--- Exercise directions ---
Count the lines below that contain the word "Identify". Reply with the number alone.

Records from a spatial question set:
□ □ □ □ □
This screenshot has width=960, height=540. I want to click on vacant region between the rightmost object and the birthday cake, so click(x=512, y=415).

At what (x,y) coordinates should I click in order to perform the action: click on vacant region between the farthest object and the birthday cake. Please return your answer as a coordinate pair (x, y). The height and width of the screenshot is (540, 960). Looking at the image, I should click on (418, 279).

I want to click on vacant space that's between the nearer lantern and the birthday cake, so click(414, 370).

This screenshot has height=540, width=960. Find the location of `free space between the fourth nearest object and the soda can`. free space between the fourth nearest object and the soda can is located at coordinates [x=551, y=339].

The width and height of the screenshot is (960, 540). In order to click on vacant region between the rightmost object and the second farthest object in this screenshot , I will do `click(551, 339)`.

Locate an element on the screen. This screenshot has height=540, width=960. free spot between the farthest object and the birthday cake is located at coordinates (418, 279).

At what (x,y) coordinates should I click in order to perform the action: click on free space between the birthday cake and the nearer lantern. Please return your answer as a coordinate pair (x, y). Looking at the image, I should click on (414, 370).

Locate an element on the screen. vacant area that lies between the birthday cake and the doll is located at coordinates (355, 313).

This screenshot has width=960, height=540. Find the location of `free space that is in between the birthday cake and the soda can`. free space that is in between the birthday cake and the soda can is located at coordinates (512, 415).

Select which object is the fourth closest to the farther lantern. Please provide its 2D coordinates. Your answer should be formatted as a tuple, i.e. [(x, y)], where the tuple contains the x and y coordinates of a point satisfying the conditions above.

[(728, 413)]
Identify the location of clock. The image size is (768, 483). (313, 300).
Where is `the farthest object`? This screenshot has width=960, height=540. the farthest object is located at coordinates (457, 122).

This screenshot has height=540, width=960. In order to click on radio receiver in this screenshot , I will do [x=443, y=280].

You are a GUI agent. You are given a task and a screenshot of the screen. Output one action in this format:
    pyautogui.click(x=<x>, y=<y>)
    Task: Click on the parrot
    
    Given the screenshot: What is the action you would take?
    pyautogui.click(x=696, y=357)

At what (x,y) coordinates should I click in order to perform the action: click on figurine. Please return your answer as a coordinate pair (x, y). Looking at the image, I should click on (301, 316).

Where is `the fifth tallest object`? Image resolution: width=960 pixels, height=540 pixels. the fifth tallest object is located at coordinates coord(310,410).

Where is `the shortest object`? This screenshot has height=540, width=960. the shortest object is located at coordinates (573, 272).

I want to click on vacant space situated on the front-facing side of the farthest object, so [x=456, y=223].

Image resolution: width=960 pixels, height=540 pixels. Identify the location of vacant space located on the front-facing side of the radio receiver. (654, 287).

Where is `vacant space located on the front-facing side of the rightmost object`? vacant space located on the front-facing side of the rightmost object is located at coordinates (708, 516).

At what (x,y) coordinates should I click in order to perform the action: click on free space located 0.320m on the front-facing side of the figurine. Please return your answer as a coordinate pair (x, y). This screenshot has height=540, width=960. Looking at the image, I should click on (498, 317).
□ □ □ □ □
--- Task response ---
2